- **YOUR ASSIGNMENT**
Would you copy only the lines below, from the one containing "blue hat: [307,283,378,356]" through the very last one, leaving the pictures out?

- **DATA SHOWN**
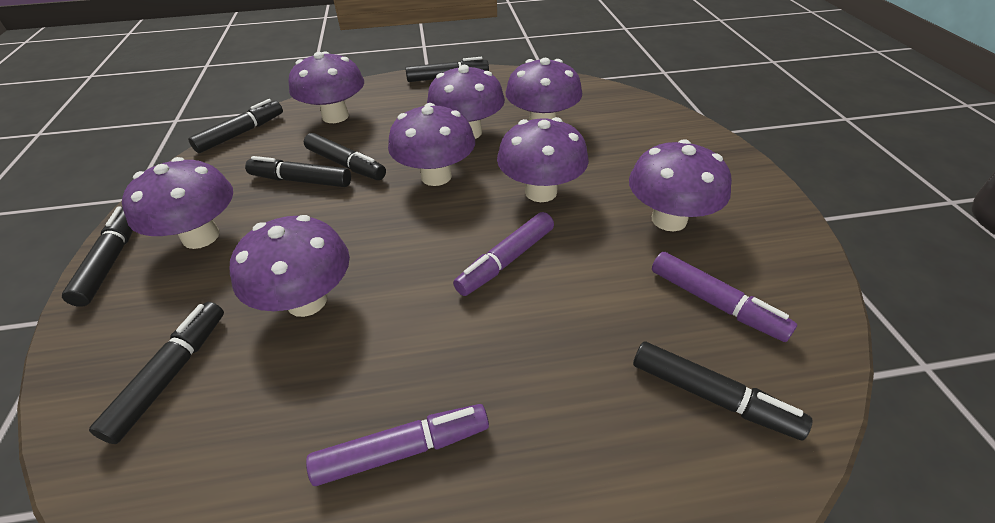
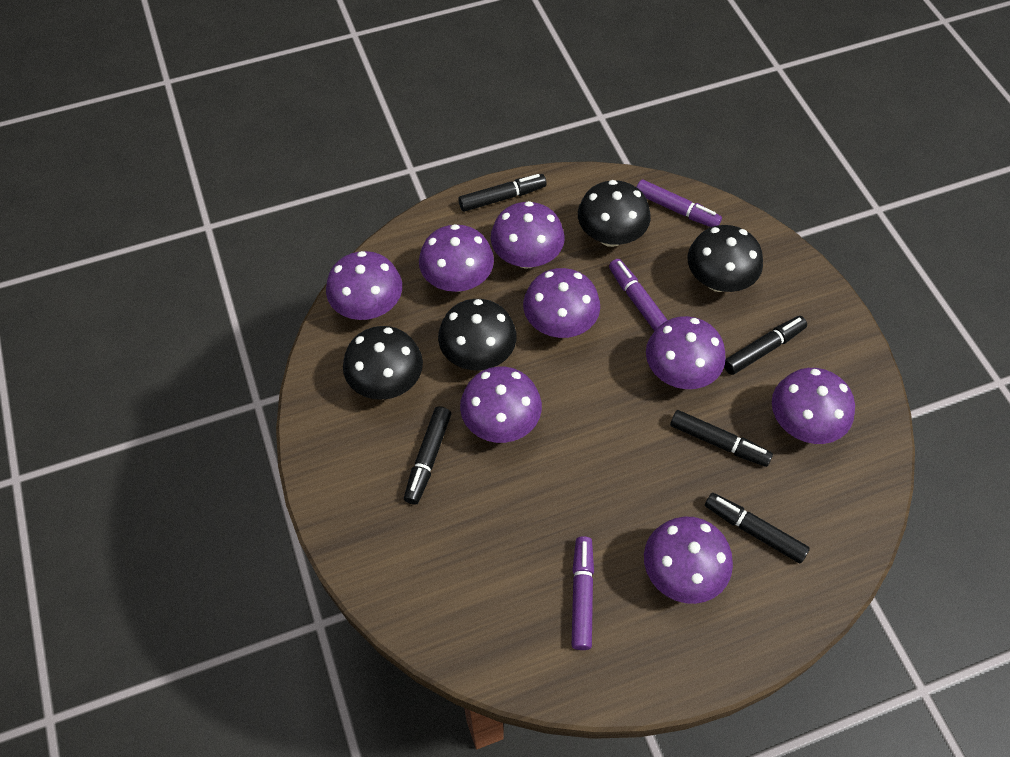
black marker: [62,206,133,307] [89,302,224,444] [188,99,283,153] [245,156,351,187] [304,133,386,180] [405,57,489,82] [633,341,812,440] = 7 -> [404,406,451,505] [458,174,546,212] [670,410,773,467] [705,493,810,564] [724,316,807,375] = 5
black mushroom: none = 0 -> [343,326,423,400] [438,299,517,370] [578,180,651,247] [687,225,763,292] = 4

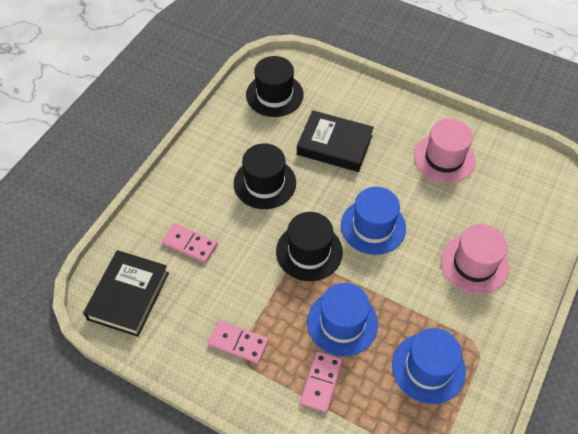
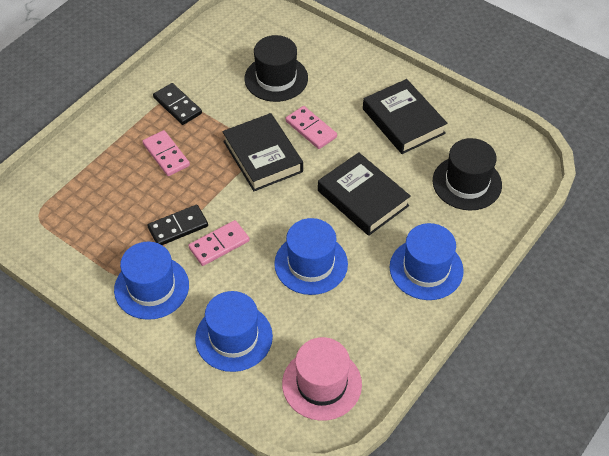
black book: [83,250,169,337] [297,110,374,172] = 2 -> [222,113,303,191] [318,152,411,236] [363,79,447,154] = 3
black domino: none = 0 -> [148,205,208,245] [153,83,202,125] = 2
black hat: [234,143,296,209] [246,56,304,117] [276,212,343,281] = 3 -> [244,35,308,102] [433,138,502,211] = 2
blue hat: [307,283,378,356] [341,187,406,255] [392,328,466,404] = 3 -> [114,242,189,320] [195,291,273,372] [274,218,348,295] [390,223,464,300] = 4
pink hat: [414,119,476,183] [441,224,509,294] = 2 -> [282,337,362,421] = 1

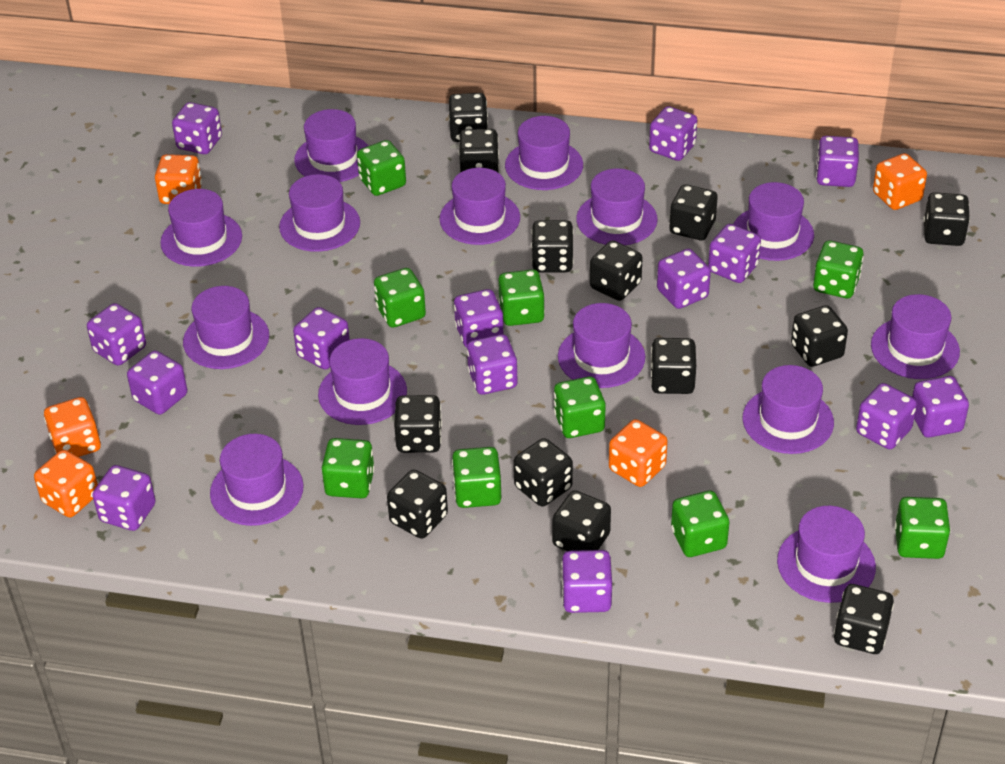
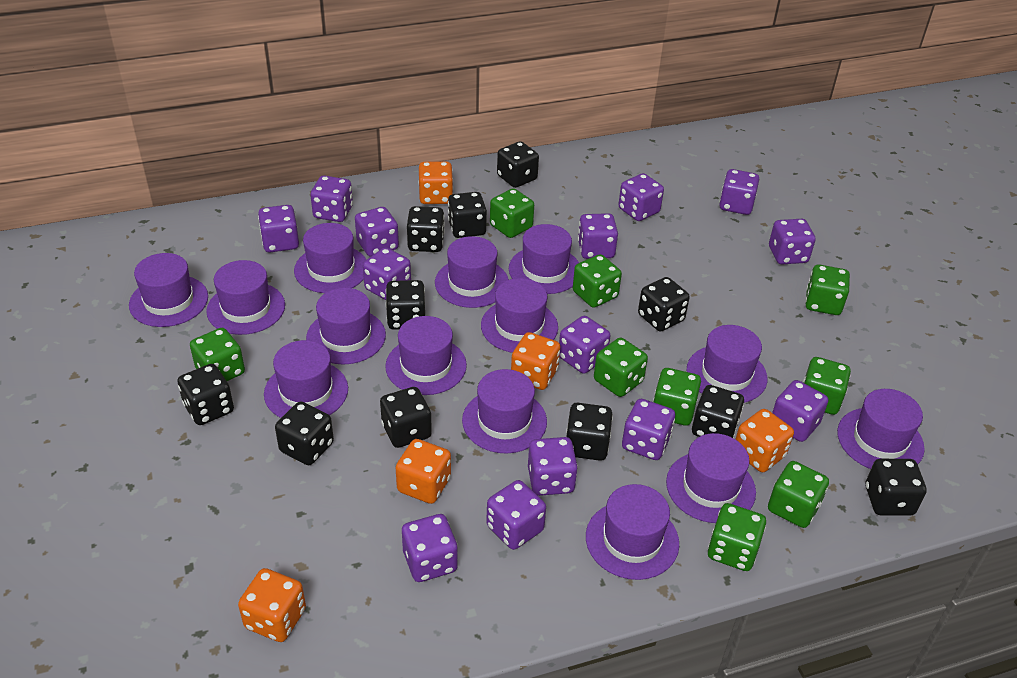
black dice: [387,470,448,539] [394,395,442,453] [449,93,488,142] [459,129,499,173] [514,438,573,507] [531,220,574,272] [552,490,611,551] [590,240,642,301] [650,338,696,394] [669,184,718,240] [791,305,848,367] [834,584,894,654] [924,192,970,246] = 13 -> [177,364,234,425] [275,401,334,465] [380,387,432,448] [386,280,426,330] [407,206,445,252] [448,192,487,238] [497,141,539,188] [566,403,613,461] [638,277,690,332] [692,385,744,438] [866,459,927,516] = 11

- **TASK OUTPUT**
blue hat: [307,283,378,356] [341,187,406,255] [392,328,466,404] = 3 -> [114,242,189,320] [195,291,273,372] [274,218,348,295] [390,223,464,300] = 4
pink hat: [414,119,476,183] [441,224,509,294] = 2 -> [282,337,362,421] = 1

black dice: [387,470,448,539] [394,395,442,453] [449,93,488,142] [459,129,499,173] [514,438,573,507] [531,220,574,272] [552,490,611,551] [590,240,642,301] [650,338,696,394] [669,184,718,240] [791,305,848,367] [834,584,894,654] [924,192,970,246] = 13 -> [177,364,234,425] [275,401,334,465] [380,387,432,448] [386,280,426,330] [407,206,445,252] [448,192,487,238] [497,141,539,188] [566,403,613,461] [638,277,690,332] [692,385,744,438] [866,459,927,516] = 11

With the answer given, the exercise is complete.